Records provided
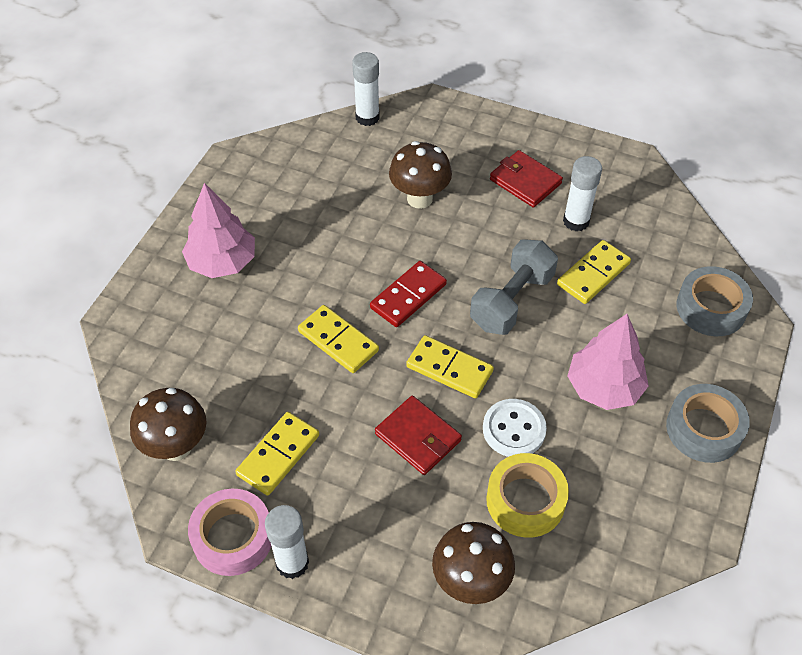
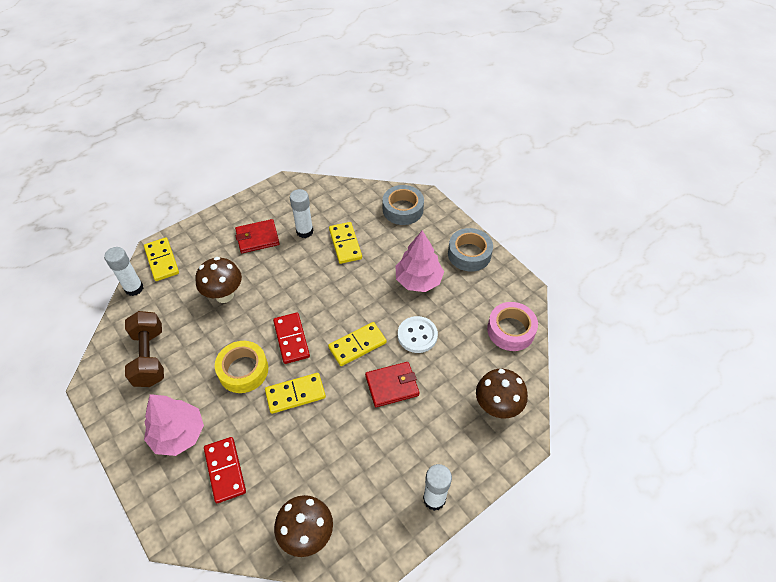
camera: 60 degrees left, 0 degrees up
(206, 328) = (225, 470): none -> red domino
(233, 537) = (396, 527): pink tape -> pink tape (511, 330)
(278, 455) = (355, 471): yellow domino -> yellow domino (162, 260)
(294, 183) = (149, 357): none -> brown dumbbell
(512, 301) = (334, 290): grey dumbbell -> none
(525, 501) = (463, 354): yellow tape -> yellow tape (243, 370)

What needs to be done
All entries need repeating exactly, but without the pictures.

Reply
camera: 60 degrees left, 0 degrees up
(206, 328) = (225, 470): none -> red domino
(233, 537) = (396, 527): pink tape -> pink tape (511, 330)
(278, 455) = (355, 471): yellow domino -> yellow domino (162, 260)
(294, 183) = (149, 357): none -> brown dumbbell
(512, 301) = (334, 290): grey dumbbell -> none
(525, 501) = (463, 354): yellow tape -> yellow tape (243, 370)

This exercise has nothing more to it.